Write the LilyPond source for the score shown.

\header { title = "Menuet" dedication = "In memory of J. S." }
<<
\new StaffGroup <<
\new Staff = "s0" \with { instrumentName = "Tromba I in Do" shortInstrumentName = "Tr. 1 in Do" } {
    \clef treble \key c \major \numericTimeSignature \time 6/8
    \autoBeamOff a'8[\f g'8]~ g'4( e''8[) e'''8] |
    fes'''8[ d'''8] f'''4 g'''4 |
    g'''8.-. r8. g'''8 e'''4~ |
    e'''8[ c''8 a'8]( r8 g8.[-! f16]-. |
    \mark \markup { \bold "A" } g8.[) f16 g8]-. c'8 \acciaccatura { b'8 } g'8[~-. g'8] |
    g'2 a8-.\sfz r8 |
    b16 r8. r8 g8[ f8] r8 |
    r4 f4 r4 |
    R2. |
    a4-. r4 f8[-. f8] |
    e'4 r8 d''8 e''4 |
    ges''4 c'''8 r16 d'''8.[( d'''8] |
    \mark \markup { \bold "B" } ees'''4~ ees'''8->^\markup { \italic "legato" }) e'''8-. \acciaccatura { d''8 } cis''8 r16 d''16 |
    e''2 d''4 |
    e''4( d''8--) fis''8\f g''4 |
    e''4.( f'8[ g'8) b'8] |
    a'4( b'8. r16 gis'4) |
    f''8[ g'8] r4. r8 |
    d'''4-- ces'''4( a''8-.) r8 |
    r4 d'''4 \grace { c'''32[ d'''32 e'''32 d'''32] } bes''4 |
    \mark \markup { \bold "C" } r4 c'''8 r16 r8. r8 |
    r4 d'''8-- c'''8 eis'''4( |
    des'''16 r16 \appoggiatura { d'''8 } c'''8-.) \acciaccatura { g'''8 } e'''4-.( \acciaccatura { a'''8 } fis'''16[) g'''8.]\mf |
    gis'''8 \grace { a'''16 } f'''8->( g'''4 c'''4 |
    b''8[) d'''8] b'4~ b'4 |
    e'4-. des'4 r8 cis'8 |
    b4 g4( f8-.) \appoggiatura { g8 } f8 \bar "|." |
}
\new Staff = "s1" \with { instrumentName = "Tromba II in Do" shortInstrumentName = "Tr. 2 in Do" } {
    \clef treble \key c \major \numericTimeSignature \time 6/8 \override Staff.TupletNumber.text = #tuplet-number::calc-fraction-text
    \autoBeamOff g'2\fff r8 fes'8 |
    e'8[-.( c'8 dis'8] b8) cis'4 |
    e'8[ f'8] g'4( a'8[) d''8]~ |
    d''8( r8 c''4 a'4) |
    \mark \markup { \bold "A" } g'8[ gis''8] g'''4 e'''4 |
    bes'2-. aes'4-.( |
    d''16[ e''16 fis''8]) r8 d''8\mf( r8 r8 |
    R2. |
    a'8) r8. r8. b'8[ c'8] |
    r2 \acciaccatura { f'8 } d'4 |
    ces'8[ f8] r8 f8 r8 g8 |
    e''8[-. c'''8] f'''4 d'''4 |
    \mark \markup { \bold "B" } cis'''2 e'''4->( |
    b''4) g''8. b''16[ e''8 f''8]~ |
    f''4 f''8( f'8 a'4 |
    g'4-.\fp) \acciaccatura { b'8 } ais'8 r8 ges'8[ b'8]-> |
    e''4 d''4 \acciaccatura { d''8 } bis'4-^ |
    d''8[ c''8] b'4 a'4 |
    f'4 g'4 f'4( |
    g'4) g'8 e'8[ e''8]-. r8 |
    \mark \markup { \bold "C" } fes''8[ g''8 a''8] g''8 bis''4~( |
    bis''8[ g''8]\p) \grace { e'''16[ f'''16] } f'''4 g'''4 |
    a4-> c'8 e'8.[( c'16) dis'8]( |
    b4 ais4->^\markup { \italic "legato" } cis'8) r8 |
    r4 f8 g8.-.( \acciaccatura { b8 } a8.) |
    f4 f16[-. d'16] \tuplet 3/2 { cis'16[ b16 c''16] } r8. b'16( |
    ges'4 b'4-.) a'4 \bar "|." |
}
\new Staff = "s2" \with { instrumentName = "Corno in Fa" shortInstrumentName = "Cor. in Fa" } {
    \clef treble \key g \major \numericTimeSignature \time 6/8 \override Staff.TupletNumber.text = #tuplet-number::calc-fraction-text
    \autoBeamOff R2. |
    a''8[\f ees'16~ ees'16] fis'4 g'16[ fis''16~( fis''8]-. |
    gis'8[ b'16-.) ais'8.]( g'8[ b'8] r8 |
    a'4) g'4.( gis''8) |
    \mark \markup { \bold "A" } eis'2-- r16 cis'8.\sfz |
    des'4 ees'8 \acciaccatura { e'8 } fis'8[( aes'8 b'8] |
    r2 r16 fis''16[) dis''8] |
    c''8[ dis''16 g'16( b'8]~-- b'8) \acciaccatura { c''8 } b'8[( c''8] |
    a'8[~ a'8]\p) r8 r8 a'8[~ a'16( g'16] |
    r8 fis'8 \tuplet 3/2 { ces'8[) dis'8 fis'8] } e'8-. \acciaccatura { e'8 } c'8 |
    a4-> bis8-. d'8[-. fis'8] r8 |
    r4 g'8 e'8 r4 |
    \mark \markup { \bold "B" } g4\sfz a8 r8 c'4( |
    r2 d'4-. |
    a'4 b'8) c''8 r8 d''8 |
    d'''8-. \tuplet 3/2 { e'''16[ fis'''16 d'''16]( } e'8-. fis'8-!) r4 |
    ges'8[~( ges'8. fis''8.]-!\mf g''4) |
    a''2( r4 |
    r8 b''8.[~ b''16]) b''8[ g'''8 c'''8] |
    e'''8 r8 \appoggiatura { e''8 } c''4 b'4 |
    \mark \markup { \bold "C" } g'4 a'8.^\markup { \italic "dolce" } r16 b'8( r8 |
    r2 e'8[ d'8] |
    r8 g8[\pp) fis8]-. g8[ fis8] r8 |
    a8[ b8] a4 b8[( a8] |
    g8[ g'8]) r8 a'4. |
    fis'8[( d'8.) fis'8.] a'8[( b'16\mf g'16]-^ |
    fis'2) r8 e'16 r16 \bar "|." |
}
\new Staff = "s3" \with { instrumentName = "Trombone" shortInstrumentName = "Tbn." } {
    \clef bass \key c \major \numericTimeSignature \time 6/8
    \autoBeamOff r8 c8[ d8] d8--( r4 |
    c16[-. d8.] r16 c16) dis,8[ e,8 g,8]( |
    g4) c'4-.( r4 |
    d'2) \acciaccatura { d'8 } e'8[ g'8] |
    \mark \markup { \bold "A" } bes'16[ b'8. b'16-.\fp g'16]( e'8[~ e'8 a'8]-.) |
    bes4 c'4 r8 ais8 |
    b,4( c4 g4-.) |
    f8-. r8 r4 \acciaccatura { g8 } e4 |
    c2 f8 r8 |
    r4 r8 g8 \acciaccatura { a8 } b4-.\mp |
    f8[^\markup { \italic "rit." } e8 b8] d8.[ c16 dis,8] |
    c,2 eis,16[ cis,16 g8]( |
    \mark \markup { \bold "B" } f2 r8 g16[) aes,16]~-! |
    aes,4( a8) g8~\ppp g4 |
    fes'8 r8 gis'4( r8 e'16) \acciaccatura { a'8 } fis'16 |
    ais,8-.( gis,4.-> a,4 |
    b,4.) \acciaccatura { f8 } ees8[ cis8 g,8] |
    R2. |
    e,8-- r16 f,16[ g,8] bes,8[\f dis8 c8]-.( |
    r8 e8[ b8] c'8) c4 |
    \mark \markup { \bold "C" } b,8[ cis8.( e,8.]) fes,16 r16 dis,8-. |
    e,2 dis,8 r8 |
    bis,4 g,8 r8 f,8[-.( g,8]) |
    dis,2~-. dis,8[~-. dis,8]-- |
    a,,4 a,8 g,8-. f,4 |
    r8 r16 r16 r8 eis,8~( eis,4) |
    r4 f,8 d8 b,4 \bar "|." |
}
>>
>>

Ejercicio propuesto.
Extrae de los ítems de arriba cada línea completa que contenga la palabra "legato", distinguiendo entre mayúsculas y minúsculas.

Resultado.
    \mark \markup { \bold "B" } ees'''4~ ees'''8->^\markup { \italic "legato" }) e'''8-. \acciaccatura { d''8 } cis''8 r16 d''16 |
    b4 ais4->^\markup { \italic "legato" } cis'8) r8 |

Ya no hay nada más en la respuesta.